> [WHAT IS REQUIRED]: Reproduce every line of the material below verbatim, in the same order.
-- start of PROVIDED RECORDS --
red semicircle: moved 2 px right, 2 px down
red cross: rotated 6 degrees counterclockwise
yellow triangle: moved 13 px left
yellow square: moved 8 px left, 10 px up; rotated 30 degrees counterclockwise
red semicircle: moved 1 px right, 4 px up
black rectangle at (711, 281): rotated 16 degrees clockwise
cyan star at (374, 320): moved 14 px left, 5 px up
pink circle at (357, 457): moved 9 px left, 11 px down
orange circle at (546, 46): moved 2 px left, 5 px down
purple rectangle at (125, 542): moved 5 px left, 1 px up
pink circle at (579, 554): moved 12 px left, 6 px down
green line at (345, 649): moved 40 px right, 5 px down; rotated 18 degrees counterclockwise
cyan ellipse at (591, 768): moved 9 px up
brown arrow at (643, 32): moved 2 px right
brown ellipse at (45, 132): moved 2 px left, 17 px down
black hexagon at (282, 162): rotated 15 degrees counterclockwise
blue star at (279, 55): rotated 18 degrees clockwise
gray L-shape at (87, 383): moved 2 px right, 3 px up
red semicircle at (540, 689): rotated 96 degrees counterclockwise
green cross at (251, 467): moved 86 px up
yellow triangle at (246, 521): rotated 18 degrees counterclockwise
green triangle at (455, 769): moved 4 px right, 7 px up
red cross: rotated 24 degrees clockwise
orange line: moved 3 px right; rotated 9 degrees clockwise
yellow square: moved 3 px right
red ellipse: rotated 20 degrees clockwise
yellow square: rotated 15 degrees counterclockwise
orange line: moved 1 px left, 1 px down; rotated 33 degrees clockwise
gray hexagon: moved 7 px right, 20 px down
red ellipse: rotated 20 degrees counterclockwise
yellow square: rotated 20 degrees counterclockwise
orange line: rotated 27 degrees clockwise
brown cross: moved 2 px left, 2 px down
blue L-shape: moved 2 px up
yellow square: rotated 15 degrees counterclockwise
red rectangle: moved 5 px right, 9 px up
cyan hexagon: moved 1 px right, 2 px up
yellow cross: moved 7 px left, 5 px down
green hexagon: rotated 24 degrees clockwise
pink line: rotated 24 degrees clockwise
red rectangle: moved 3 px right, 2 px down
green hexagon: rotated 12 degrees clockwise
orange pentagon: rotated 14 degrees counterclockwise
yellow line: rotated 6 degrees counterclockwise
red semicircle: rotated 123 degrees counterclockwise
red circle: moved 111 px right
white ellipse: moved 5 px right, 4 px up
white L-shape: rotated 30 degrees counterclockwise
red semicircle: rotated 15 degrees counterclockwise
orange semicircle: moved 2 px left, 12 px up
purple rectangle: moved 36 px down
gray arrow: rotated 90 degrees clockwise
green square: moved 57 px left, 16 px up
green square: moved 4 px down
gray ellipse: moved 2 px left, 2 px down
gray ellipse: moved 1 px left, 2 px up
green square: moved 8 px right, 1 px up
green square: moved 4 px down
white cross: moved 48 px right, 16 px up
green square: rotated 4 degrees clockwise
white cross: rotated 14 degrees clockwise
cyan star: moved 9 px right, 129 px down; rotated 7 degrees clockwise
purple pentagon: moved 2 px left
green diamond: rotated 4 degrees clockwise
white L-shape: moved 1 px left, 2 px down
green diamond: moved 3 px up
-- end of PROVIDED RECORDS --
> [CORRECT RESULT]:
red semicircle: moved 2 px right, 2 px down
red cross: rotated 6 degrees counterclockwise
yellow triangle: moved 13 px left
yellow square: moved 8 px left, 10 px up; rotated 30 degrees counterclockwise
red semicircle: moved 1 px right, 4 px up
black rectangle at (711, 281): rotated 16 degrees clockwise
cyan star at (374, 320): moved 14 px left, 5 px up
pink circle at (357, 457): moved 9 px left, 11 px down
orange circle at (546, 46): moved 2 px left, 5 px down
purple rectangle at (125, 542): moved 5 px left, 1 px up
pink circle at (579, 554): moved 12 px left, 6 px down
green line at (345, 649): moved 40 px right, 5 px down; rotated 18 degrees counterclockwise
cyan ellipse at (591, 768): moved 9 px up
brown arrow at (643, 32): moved 2 px right
brown ellipse at (45, 132): moved 2 px left, 17 px down
black hexagon at (282, 162): rotated 15 degrees counterclockwise
blue star at (279, 55): rotated 18 degrees clockwise
gray L-shape at (87, 383): moved 2 px right, 3 px up
red semicircle at (540, 689): rotated 96 degrees counterclockwise
green cross at (251, 467): moved 86 px up
yellow triangle at (246, 521): rotated 18 degrees counterclockwise
green triangle at (455, 769): moved 4 px right, 7 px up
red cross: rotated 24 degrees clockwise
orange line: moved 3 px right; rotated 9 degrees clockwise
yellow square: moved 3 px right
red ellipse: rotated 20 degrees clockwise
yellow square: rotated 15 degrees counterclockwise
orange line: moved 1 px left, 1 px down; rotated 33 degrees clockwise
gray hexagon: moved 7 px right, 20 px down
red ellipse: rotated 20 degrees counterclockwise
yellow square: rotated 20 degrees counterclockwise
orange line: rotated 27 degrees clockwise
brown cross: moved 2 px left, 2 px down
blue L-shape: moved 2 px up
yellow square: rotated 15 degrees counterclockwise
red rectangle: moved 5 px right, 9 px up
cyan hexagon: moved 1 px right, 2 px up
yellow cross: moved 7 px left, 5 px down
green hexagon: rotated 24 degrees clockwise
pink line: rotated 24 degrees clockwise
red rectangle: moved 3 px right, 2 px down
green hexagon: rotated 12 degrees clockwise
orange pentagon: rotated 14 degrees counterclockwise
yellow line: rotated 6 degrees counterclockwise
red semicircle: rotated 123 degrees counterclockwise
red circle: moved 111 px right
white ellipse: moved 5 px right, 4 px up
white L-shape: rotated 30 degrees counterclockwise
red semicircle: rotated 15 degrees counterclockwise
orange semicircle: moved 2 px left, 12 px up
purple rectangle: moved 36 px down
gray arrow: rotated 90 degrees clockwise
green square: moved 57 px left, 16 px up
green square: moved 4 px down
gray ellipse: moved 2 px left, 2 px down
gray ellipse: moved 1 px left, 2 px up
green square: moved 8 px right, 1 px up
green square: moved 4 px down
white cross: moved 48 px right, 16 px up
green square: rotated 4 degrees clockwise
white cross: rotated 14 degrees clockwise
cyan star: moved 9 px right, 129 px down; rotated 7 degrees clockwise
purple pentagon: moved 2 px left
green diamond: rotated 4 degrees clockwise
white L-shape: moved 1 px left, 2 px down
green diamond: moved 3 px up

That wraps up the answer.